TASK INSTRUCTIONS: Images don't belong in the copy. Output the rest of the data exactly.

───── AVAILABLE RECORDS ─────

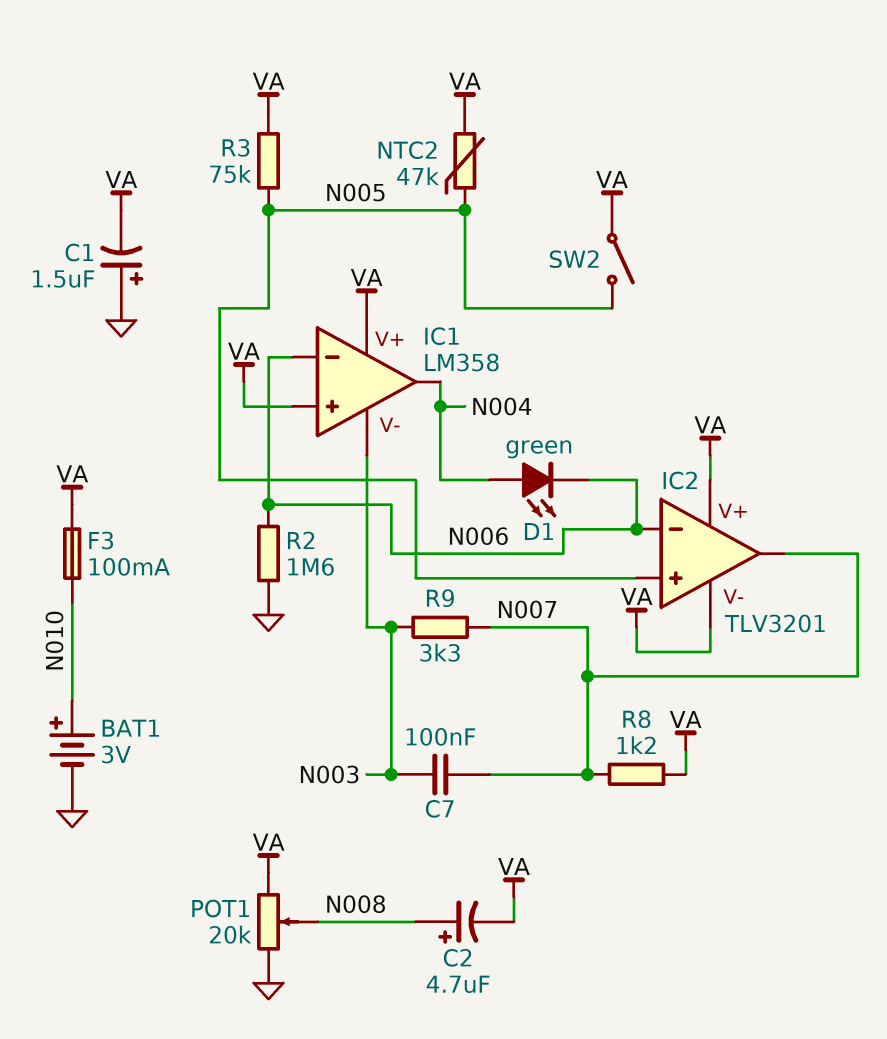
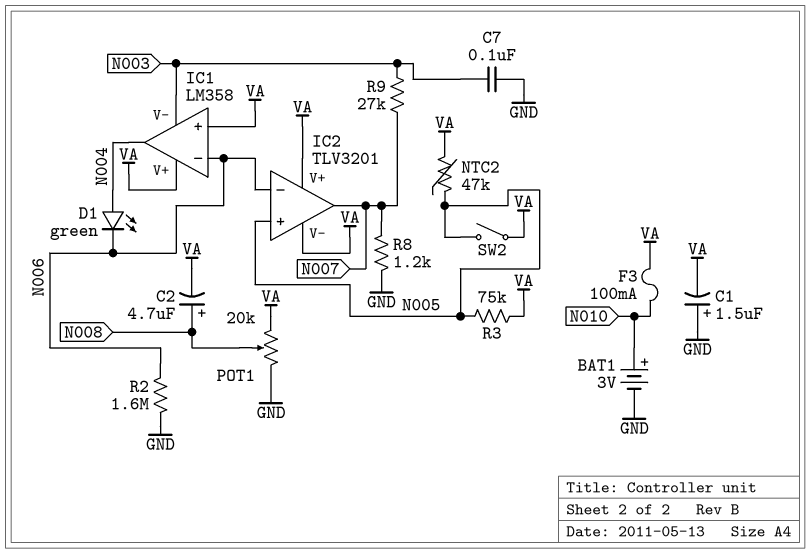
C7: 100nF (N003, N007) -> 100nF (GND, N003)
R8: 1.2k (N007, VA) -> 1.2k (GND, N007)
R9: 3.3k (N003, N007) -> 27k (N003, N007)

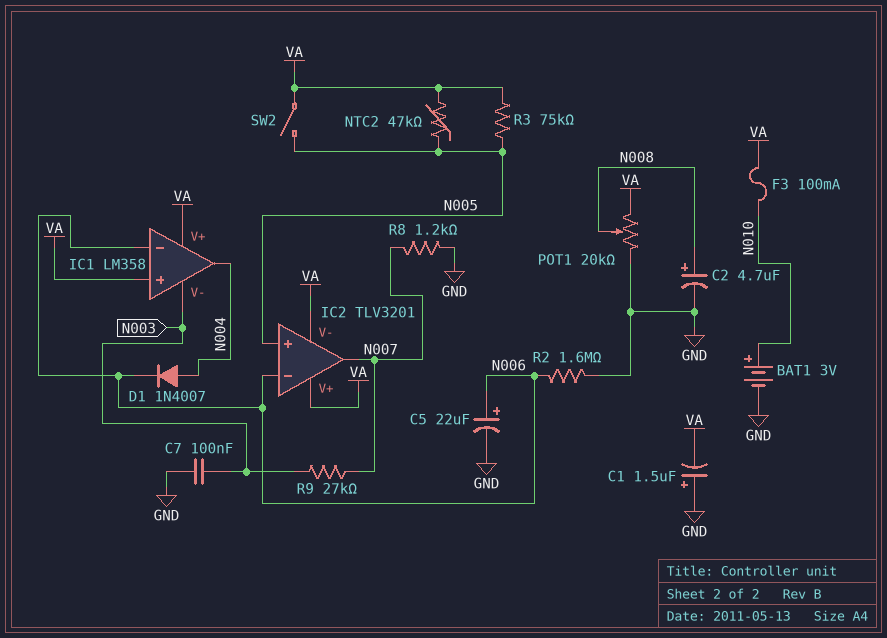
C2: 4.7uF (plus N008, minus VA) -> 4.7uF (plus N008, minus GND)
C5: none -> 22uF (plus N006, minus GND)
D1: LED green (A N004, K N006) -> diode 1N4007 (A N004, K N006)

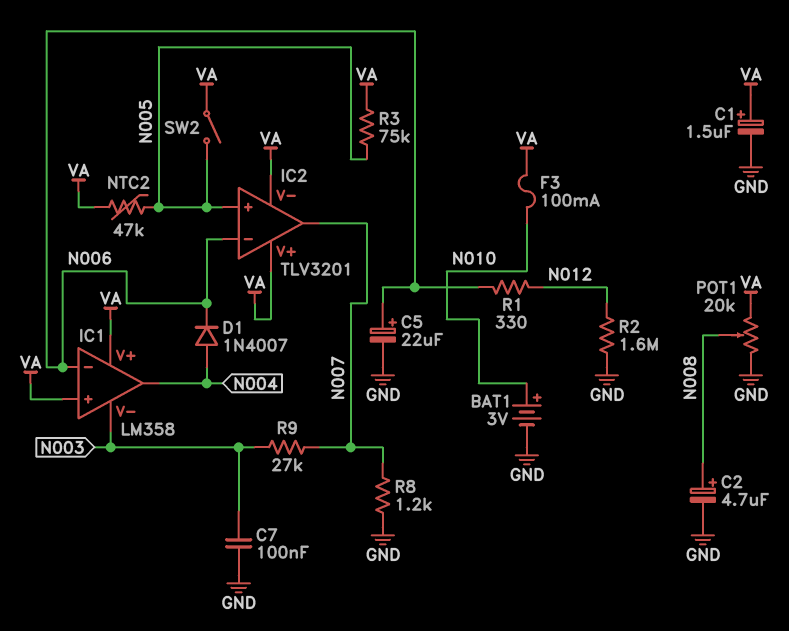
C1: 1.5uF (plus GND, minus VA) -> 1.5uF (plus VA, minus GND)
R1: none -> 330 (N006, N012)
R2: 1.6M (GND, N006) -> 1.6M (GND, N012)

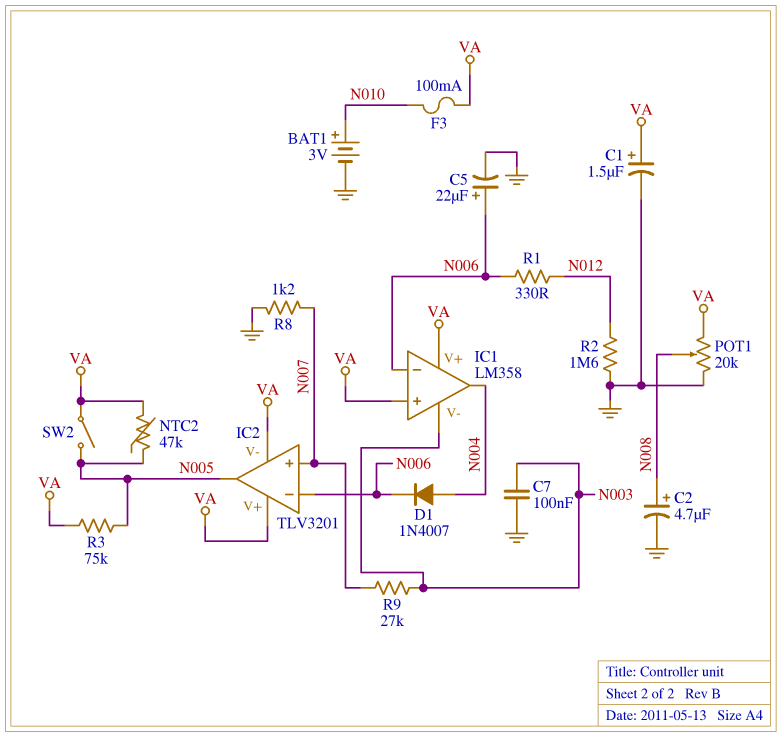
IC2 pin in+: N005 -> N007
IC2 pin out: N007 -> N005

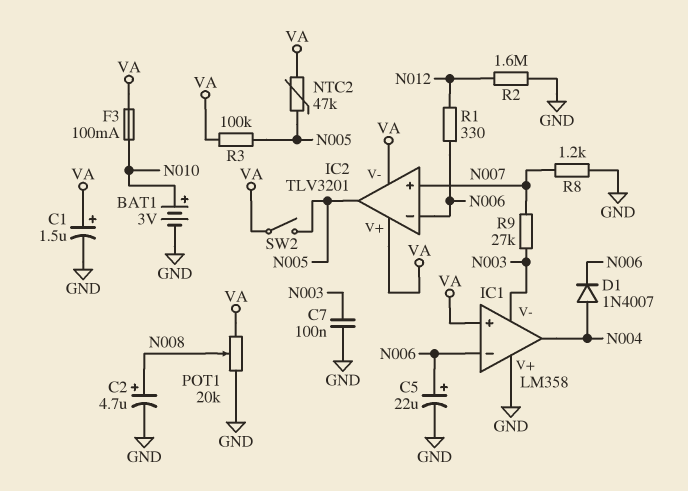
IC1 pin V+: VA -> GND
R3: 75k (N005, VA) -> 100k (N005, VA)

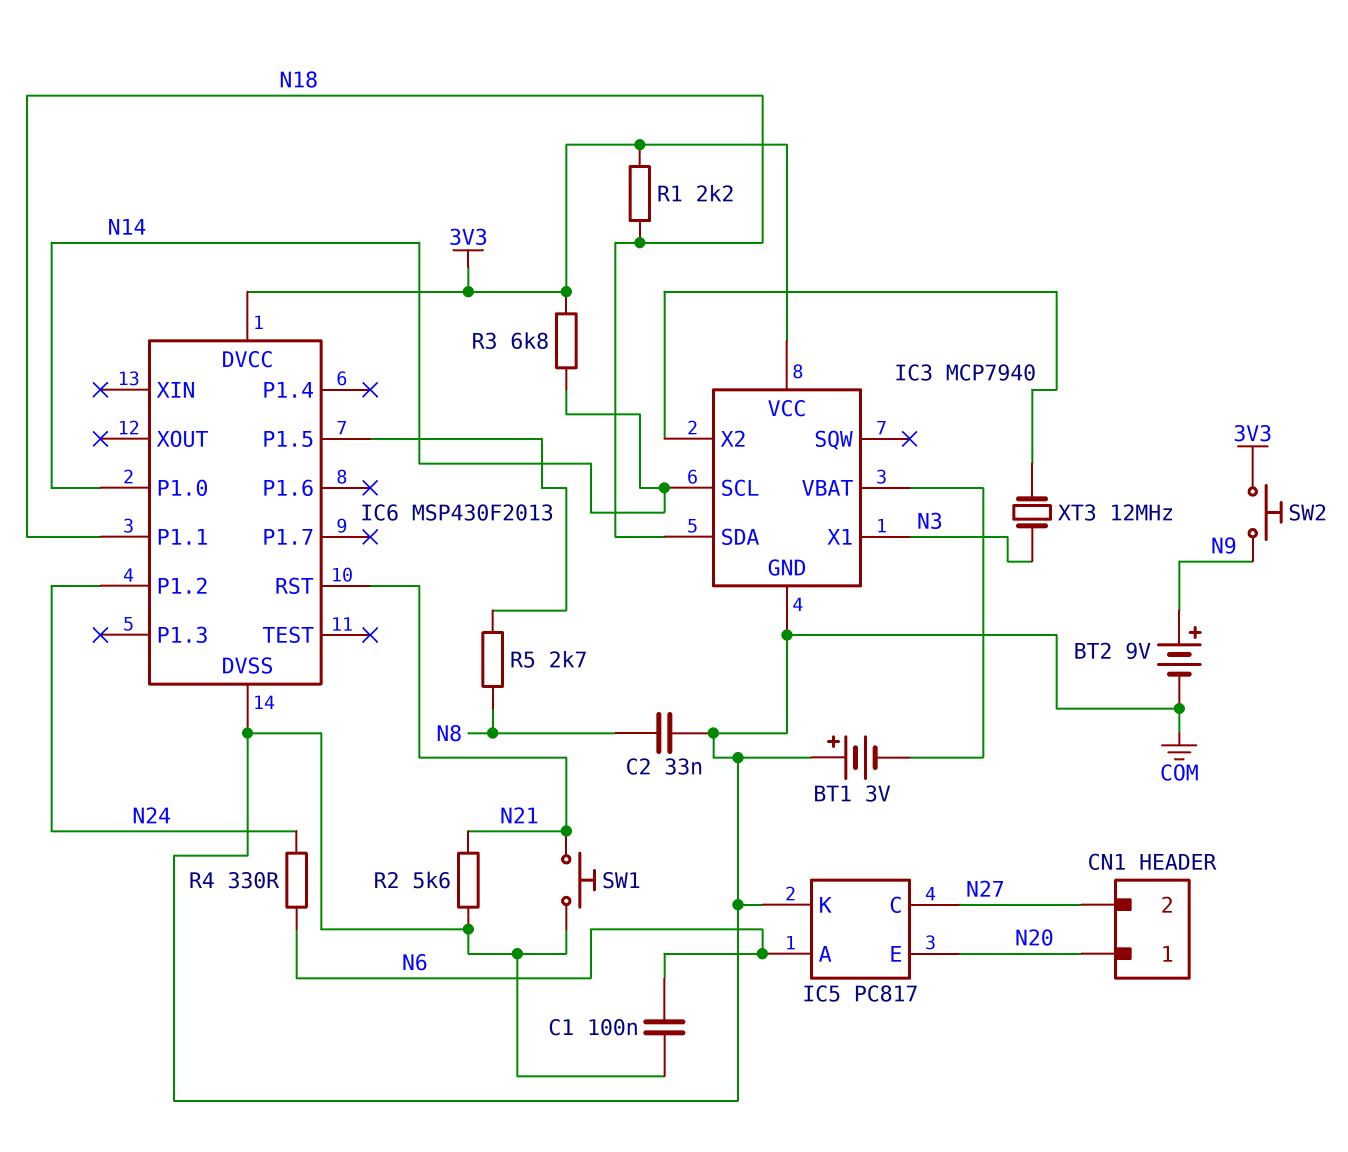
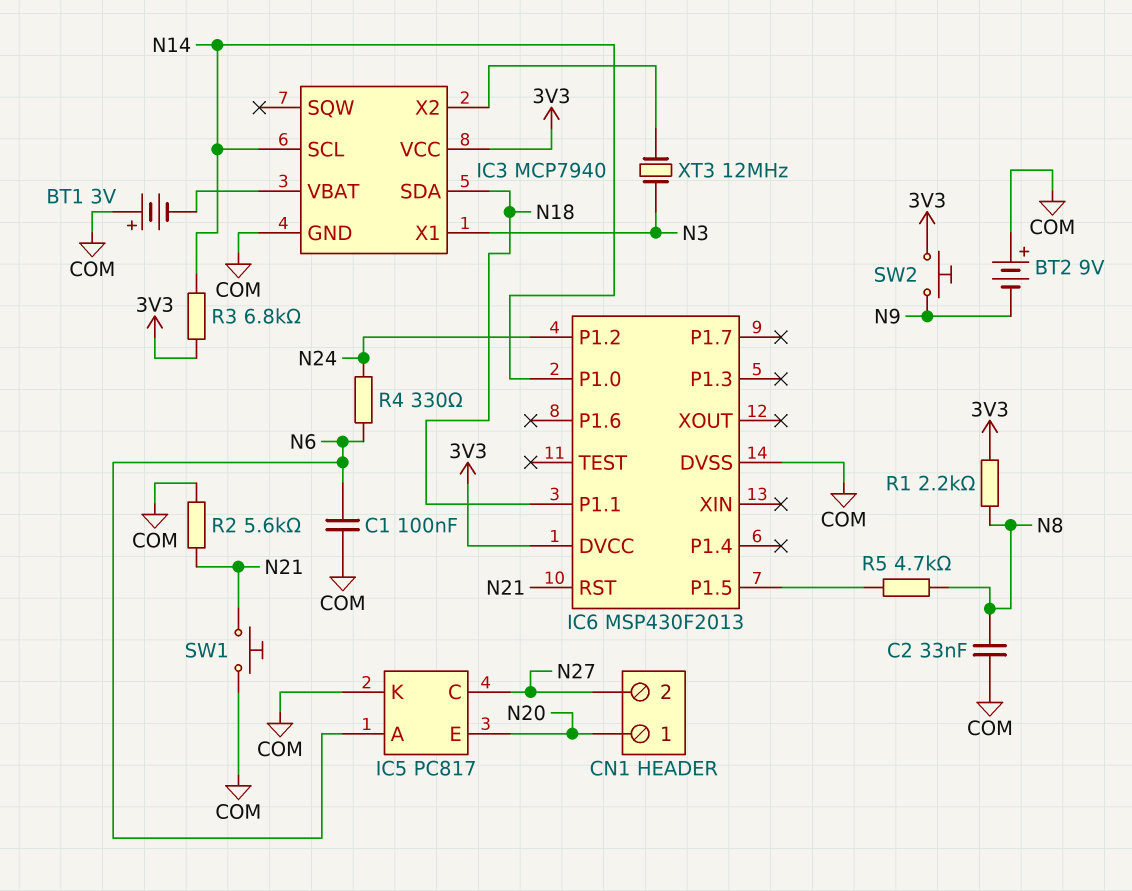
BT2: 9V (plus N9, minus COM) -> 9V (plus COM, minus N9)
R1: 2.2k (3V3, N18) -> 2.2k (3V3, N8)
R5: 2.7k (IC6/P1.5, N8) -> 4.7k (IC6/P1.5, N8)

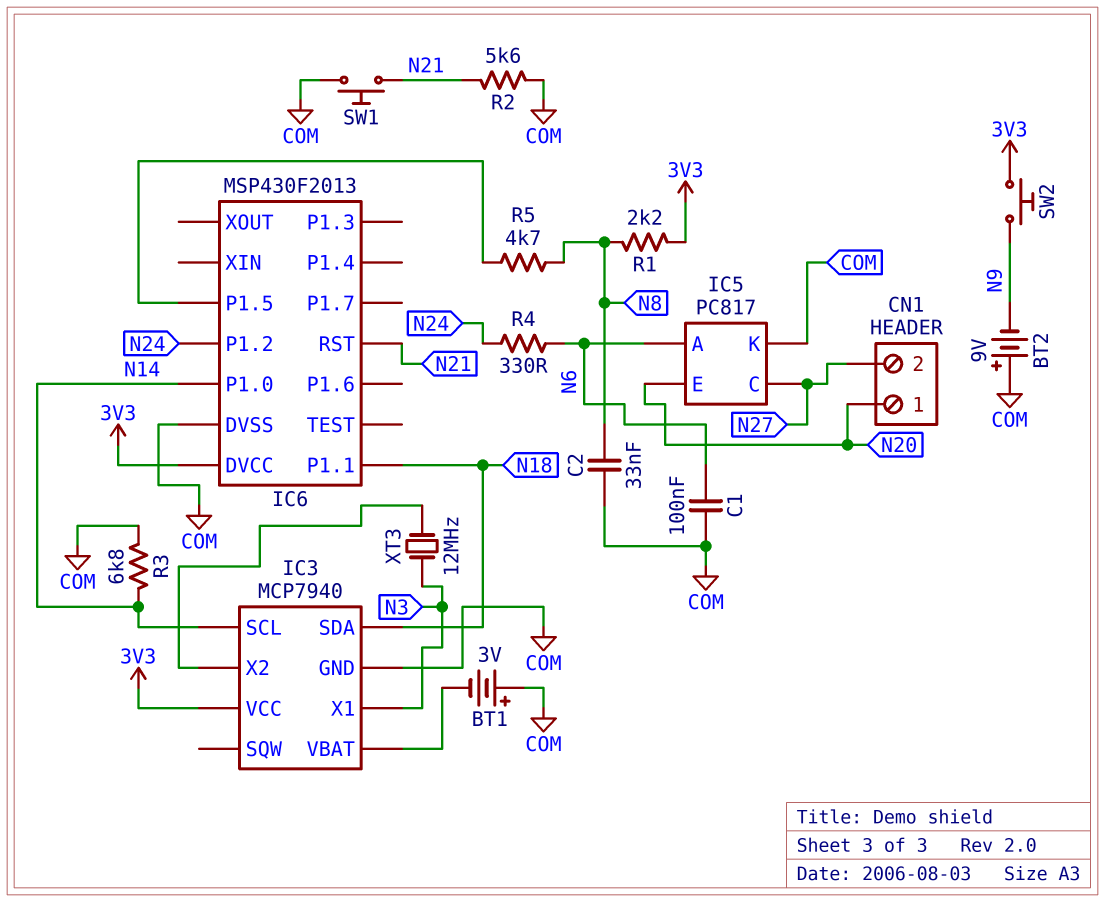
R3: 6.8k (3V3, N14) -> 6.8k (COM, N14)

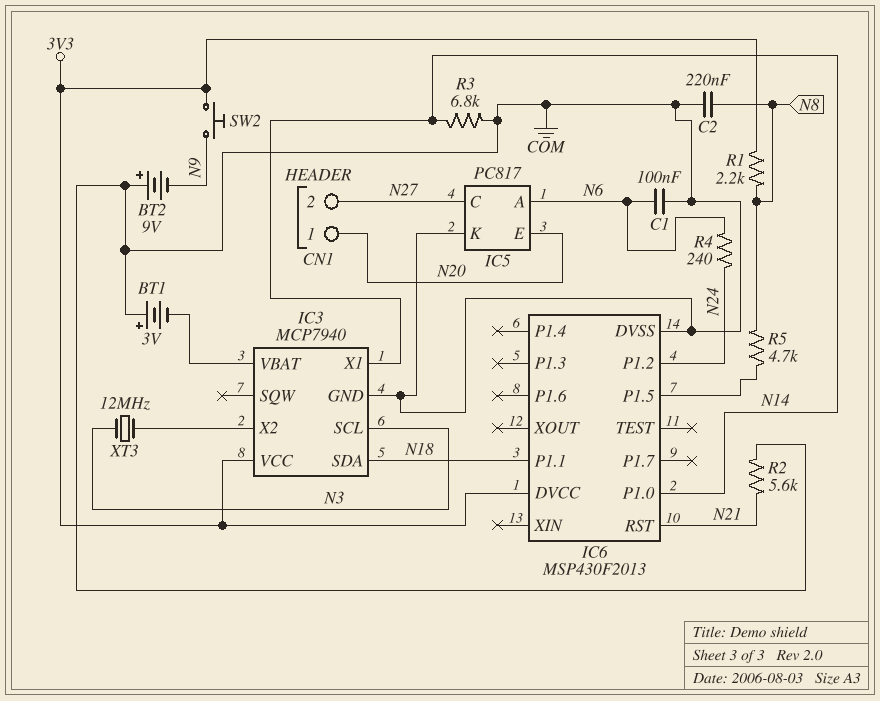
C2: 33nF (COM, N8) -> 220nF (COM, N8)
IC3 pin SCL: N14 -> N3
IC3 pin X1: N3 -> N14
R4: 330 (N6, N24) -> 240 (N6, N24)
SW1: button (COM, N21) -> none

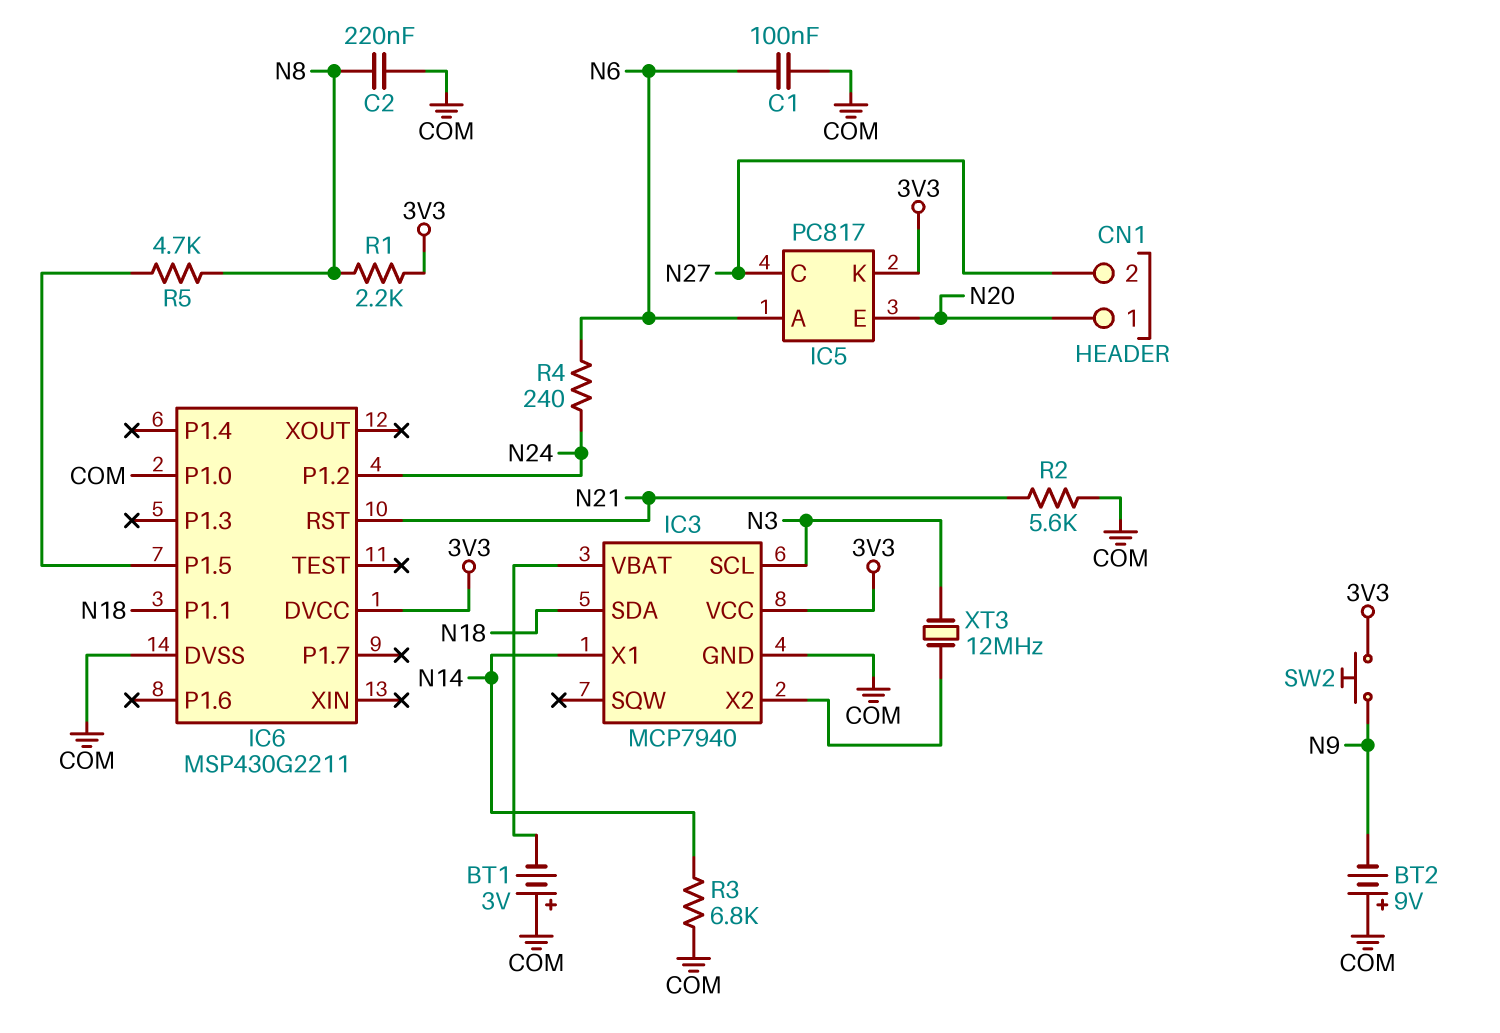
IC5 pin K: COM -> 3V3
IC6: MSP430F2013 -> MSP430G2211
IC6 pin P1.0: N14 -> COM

─────

EXERCISE SOLUTION:
C7: 100nF (N003, N007) -> 100nF (GND, N003)
R8: 1.2k (N007, VA) -> 1.2k (GND, N007)
R9: 3.3k (N003, N007) -> 27k (N003, N007)

C2: 4.7uF (plus N008, minus VA) -> 4.7uF (plus N008, minus GND)
C5: none -> 22uF (plus N006, minus GND)
D1: LED green (A N004, K N006) -> diode 1N4007 (A N004, K N006)

C1: 1.5uF (plus GND, minus VA) -> 1.5uF (plus VA, minus GND)
R1: none -> 330 (N006, N012)
R2: 1.6M (GND, N006) -> 1.6M (GND, N012)

IC2 pin in+: N005 -> N007
IC2 pin out: N007 -> N005

IC1 pin V+: VA -> GND
R3: 75k (N005, VA) -> 100k (N005, VA)

BT2: 9V (plus N9, minus COM) -> 9V (plus COM, minus N9)
R1: 2.2k (3V3, N18) -> 2.2k (3V3, N8)
R5: 2.7k (IC6/P1.5, N8) -> 4.7k (IC6/P1.5, N8)

R3: 6.8k (3V3, N14) -> 6.8k (COM, N14)

C2: 33nF (COM, N8) -> 220nF (COM, N8)
IC3 pin SCL: N14 -> N3
IC3 pin X1: N3 -> N14
R4: 330 (N6, N24) -> 240 (N6, N24)
SW1: button (COM, N21) -> none

IC5 pin K: COM -> 3V3
IC6: MSP430F2013 -> MSP430G2211
IC6 pin P1.0: N14 -> COM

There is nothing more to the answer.